*Problem statement:* Every line below that holds the string "objects" must be copied.

Pixel coordinate object listings:
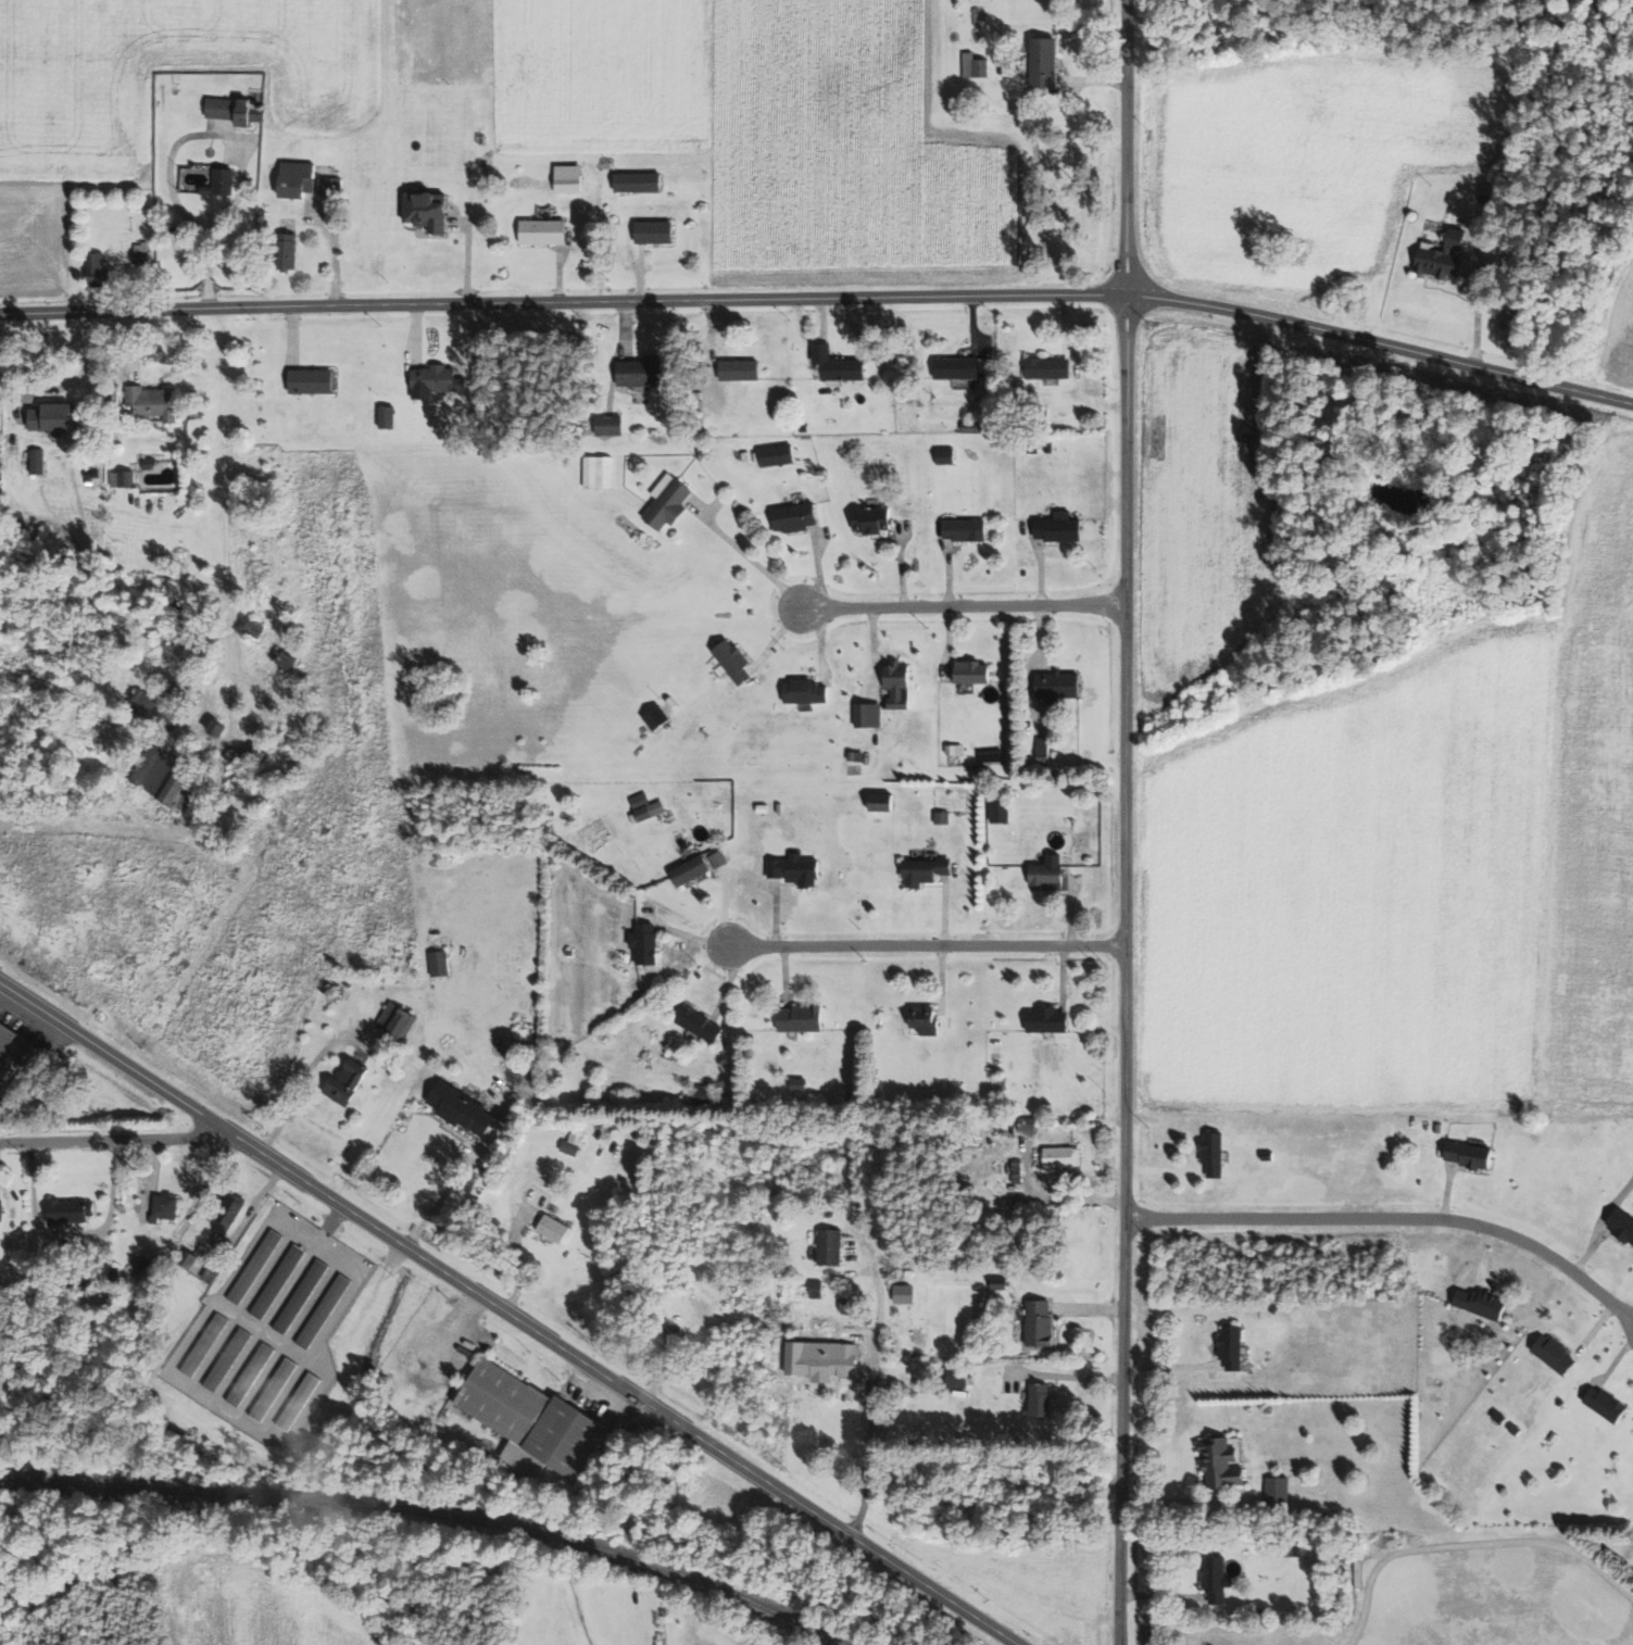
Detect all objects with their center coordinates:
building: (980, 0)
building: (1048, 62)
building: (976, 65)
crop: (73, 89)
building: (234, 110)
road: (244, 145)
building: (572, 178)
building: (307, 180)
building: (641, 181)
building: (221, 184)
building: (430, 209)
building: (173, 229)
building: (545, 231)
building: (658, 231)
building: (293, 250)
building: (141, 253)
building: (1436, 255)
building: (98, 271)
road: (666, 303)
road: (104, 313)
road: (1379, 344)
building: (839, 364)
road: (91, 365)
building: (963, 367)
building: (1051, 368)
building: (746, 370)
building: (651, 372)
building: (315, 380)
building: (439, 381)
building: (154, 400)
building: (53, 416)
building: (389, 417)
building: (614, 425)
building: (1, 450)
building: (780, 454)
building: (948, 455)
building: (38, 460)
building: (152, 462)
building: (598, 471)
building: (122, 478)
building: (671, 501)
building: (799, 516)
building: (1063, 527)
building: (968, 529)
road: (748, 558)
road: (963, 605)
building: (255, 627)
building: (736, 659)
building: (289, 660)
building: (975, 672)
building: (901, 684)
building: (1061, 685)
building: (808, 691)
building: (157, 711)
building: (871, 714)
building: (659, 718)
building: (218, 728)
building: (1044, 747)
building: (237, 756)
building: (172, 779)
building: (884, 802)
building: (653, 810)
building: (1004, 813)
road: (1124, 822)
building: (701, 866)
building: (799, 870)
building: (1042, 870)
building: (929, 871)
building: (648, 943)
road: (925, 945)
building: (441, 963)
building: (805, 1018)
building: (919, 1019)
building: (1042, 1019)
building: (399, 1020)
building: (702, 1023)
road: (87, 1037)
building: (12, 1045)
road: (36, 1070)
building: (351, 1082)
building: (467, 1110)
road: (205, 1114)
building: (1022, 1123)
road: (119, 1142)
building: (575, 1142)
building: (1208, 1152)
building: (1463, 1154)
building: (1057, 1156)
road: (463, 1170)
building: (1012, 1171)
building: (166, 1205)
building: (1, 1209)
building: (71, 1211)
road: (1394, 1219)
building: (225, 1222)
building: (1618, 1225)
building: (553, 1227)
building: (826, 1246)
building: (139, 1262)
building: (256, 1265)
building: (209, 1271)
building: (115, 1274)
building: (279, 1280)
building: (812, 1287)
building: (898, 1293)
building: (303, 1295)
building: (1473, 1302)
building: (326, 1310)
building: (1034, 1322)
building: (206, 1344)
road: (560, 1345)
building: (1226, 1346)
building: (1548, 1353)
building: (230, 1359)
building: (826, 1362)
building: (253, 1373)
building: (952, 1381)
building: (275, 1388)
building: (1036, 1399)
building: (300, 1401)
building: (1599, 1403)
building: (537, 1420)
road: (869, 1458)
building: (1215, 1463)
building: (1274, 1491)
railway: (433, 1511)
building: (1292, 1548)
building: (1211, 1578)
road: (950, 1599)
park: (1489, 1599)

==

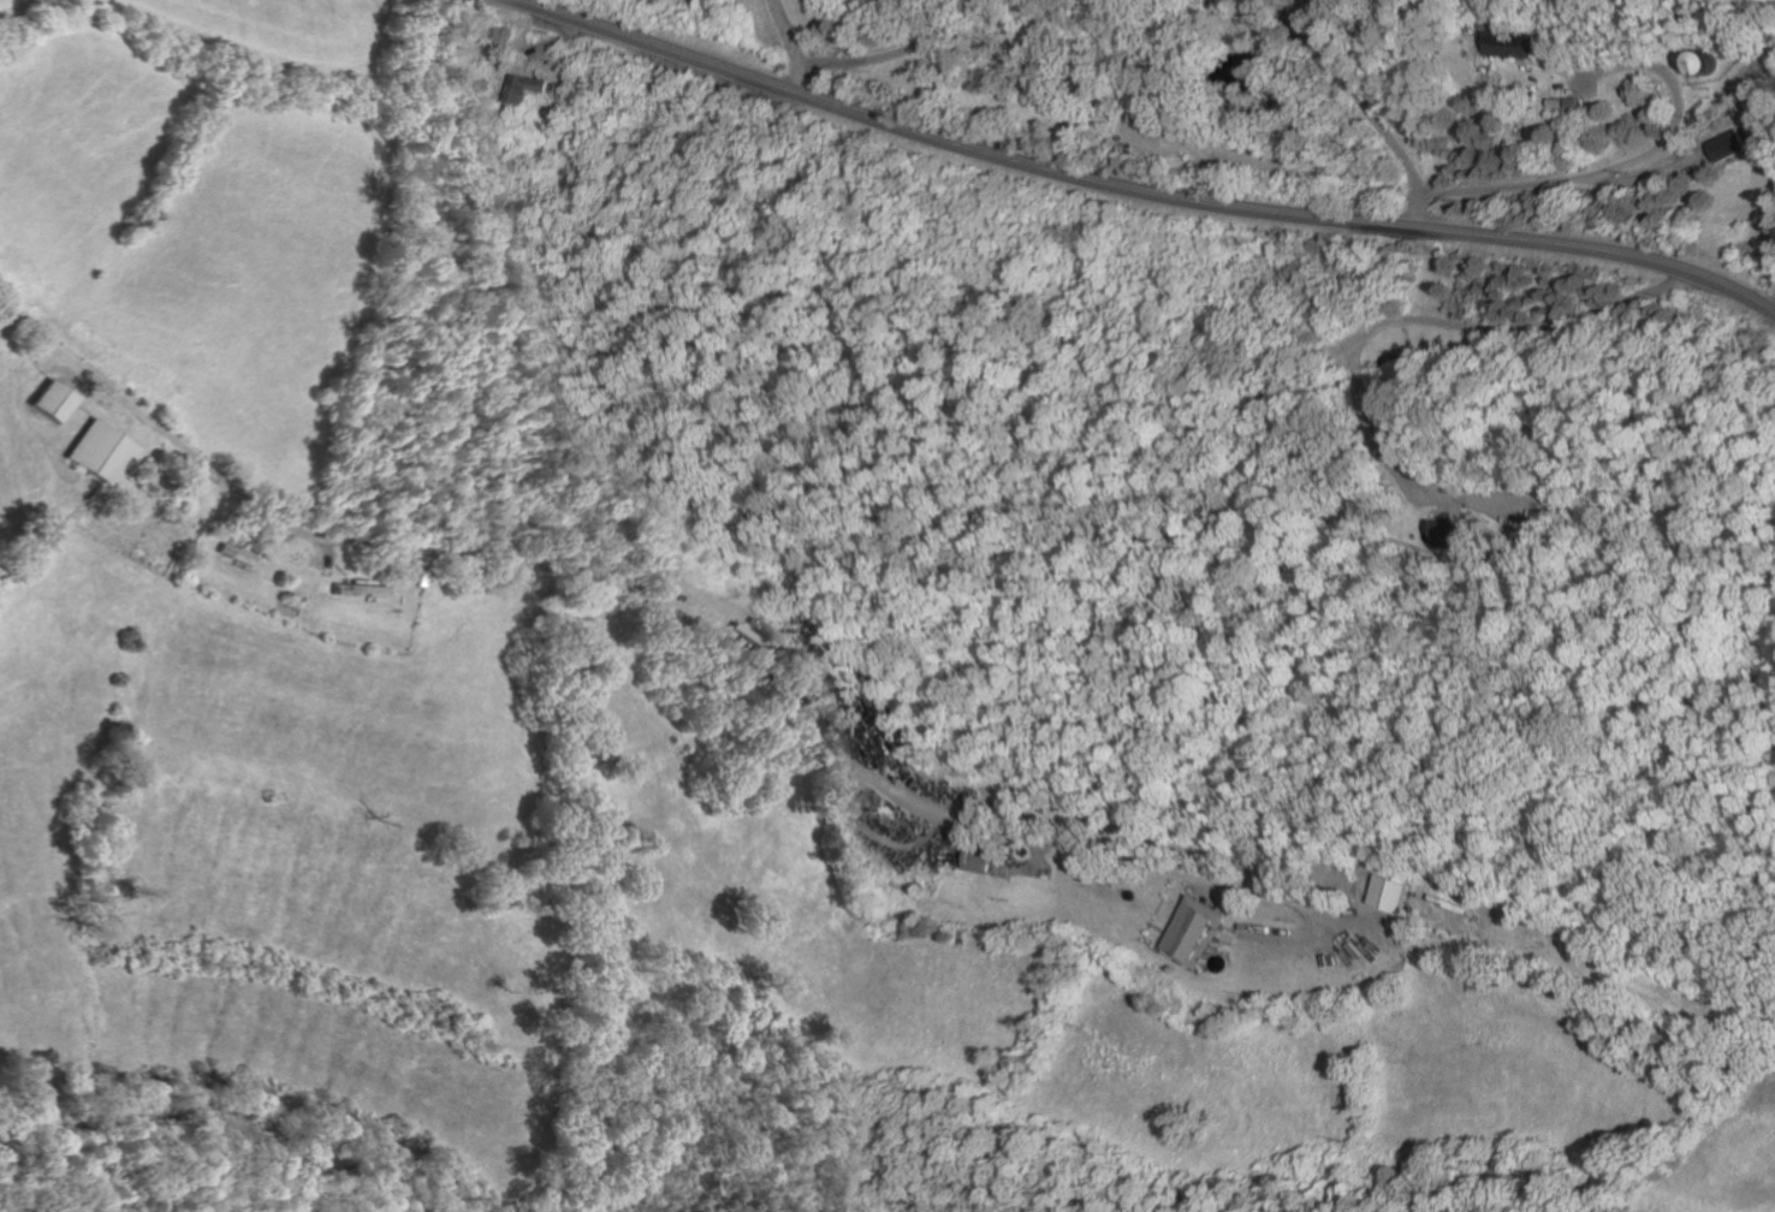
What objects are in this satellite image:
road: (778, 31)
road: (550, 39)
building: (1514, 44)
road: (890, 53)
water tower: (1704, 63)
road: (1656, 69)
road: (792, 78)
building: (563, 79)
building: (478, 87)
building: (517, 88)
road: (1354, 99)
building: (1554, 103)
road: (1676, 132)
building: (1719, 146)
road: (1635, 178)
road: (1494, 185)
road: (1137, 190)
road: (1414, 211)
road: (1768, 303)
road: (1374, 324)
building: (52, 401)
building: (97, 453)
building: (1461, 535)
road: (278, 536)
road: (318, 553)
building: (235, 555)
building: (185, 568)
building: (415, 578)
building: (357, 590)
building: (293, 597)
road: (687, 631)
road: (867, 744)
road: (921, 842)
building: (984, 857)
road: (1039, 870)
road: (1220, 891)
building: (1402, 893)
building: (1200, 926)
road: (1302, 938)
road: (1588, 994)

*Solution to the problem:*
Detect all objects with their center coordinates:
What objects are in this satellite image:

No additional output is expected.